» **Records to use**:
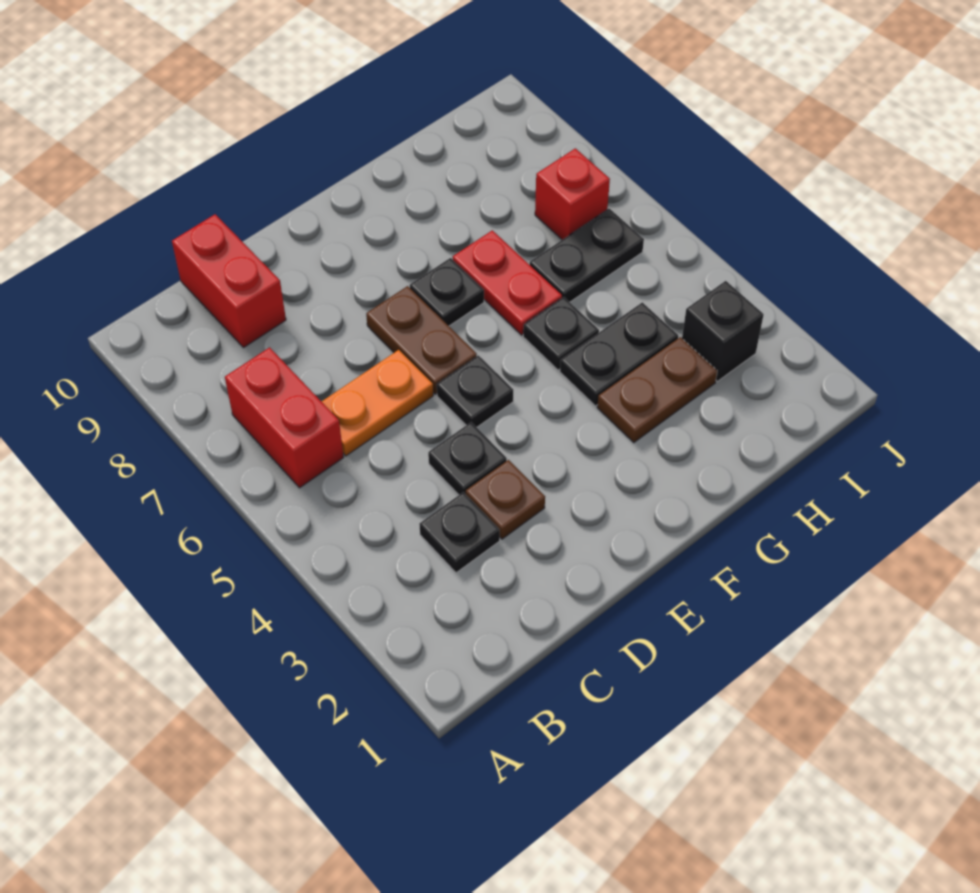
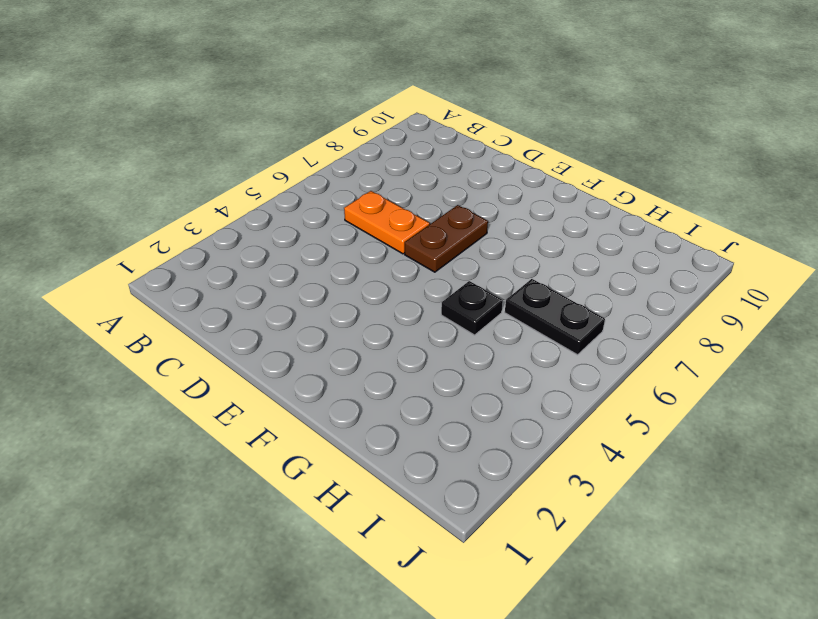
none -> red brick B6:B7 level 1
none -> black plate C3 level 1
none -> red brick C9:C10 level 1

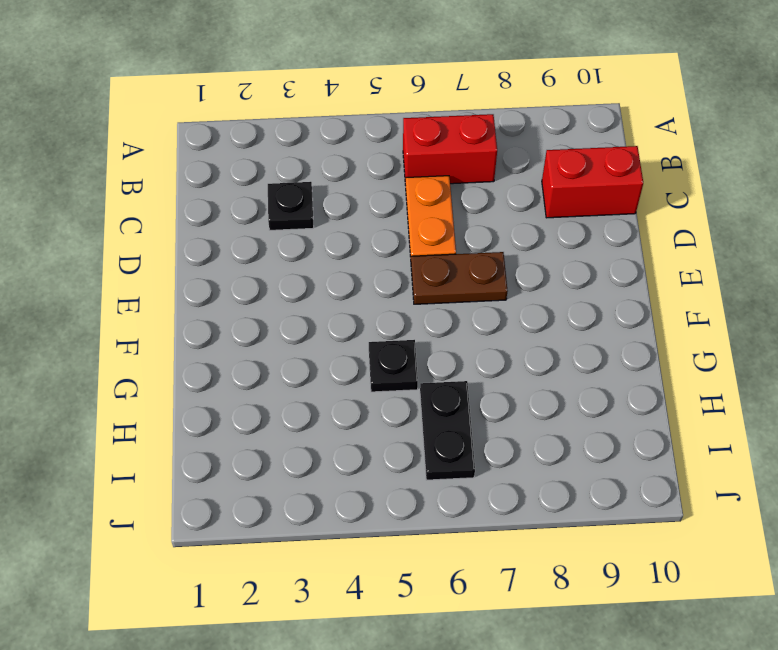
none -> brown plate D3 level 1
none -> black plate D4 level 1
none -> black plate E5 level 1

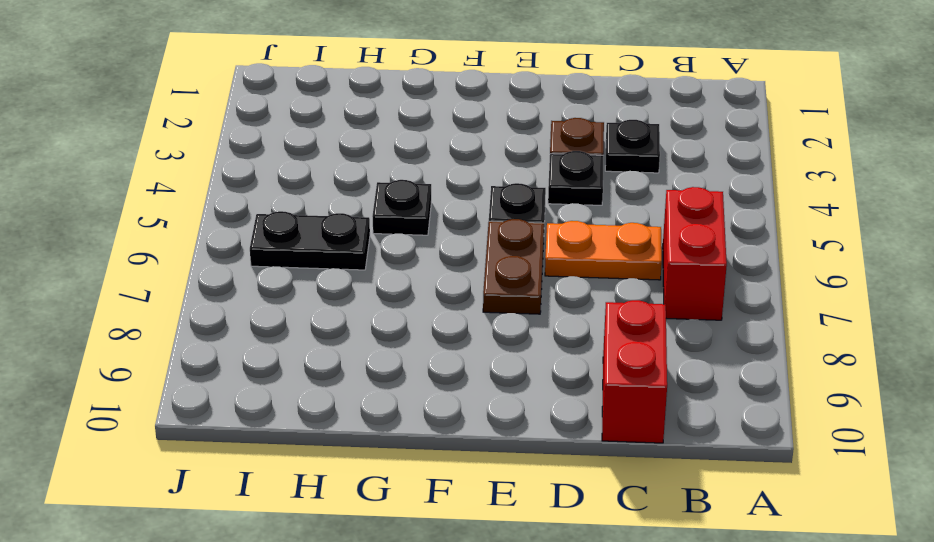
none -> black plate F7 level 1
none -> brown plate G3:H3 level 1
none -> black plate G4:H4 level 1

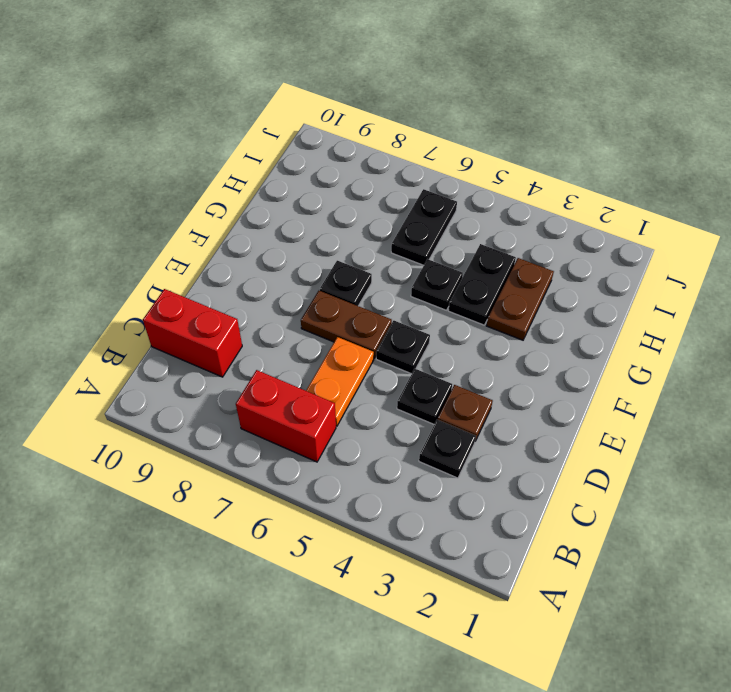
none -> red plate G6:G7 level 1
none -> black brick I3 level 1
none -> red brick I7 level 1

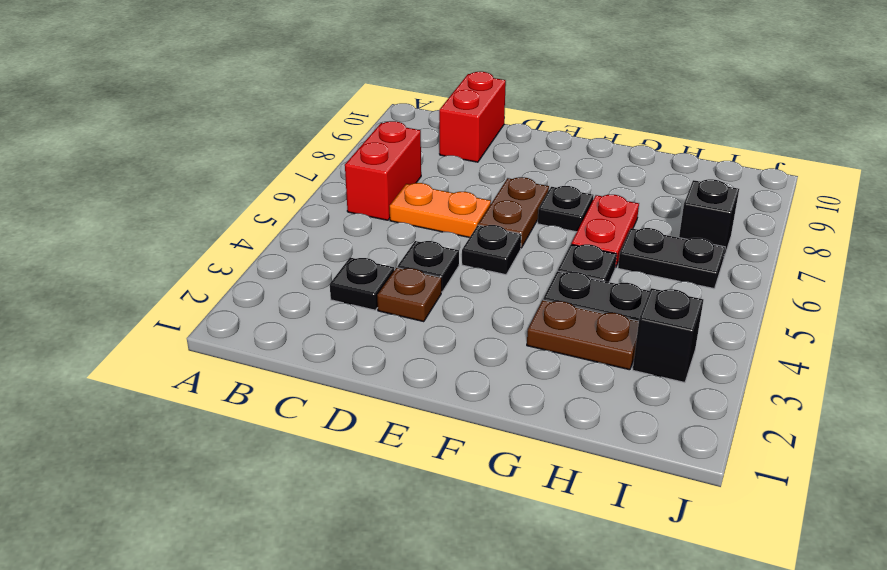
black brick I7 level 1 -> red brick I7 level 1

» **Work instructions**:
Gather every line from the listing above in which "black" appears, and copy those lines.

» **Solution for this problem**:
none -> black plate C3 level 1
none -> black plate D4 level 1
none -> black plate E5 level 1
none -> black plate F7 level 1
none -> black plate G4:H4 level 1
none -> black brick I3 level 1
black brick I7 level 1 -> red brick I7 level 1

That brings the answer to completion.